Work item: Work through the data below and give the number of lines holding the word "brick", without any other text.

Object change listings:

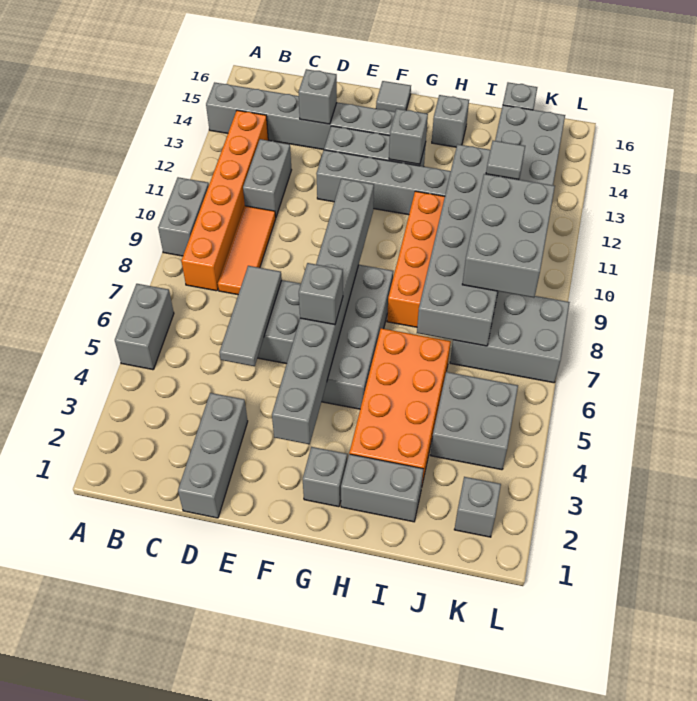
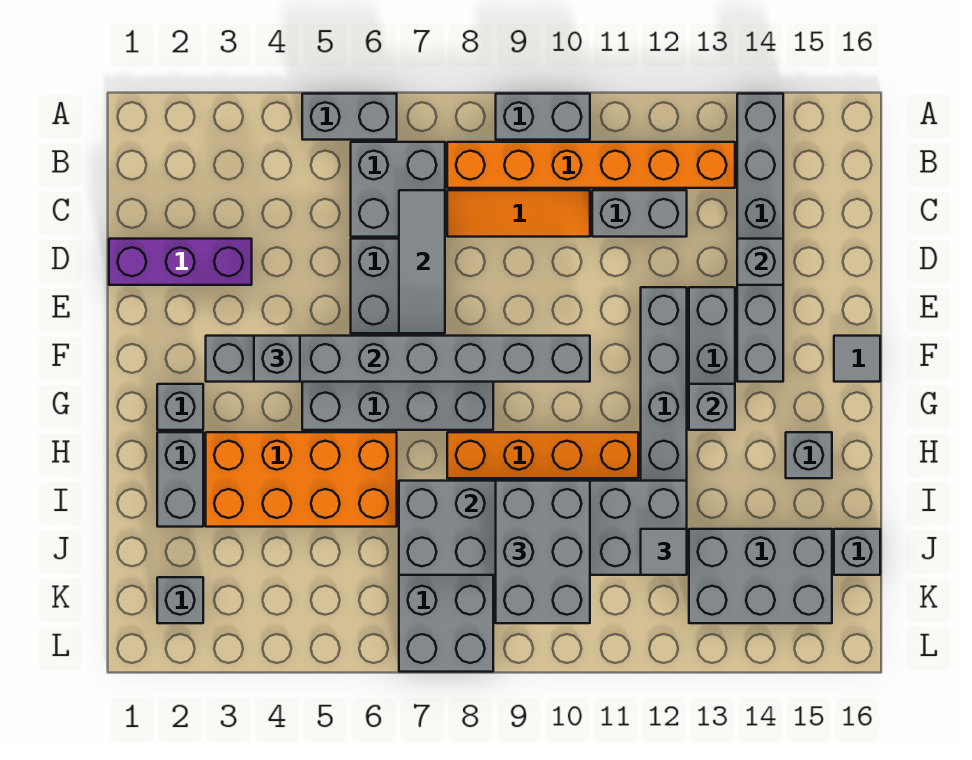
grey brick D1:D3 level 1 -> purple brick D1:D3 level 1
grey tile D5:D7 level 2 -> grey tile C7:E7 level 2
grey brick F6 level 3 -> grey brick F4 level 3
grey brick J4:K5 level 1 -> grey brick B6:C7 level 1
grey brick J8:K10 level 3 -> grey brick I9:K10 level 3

Output of the exercise: 4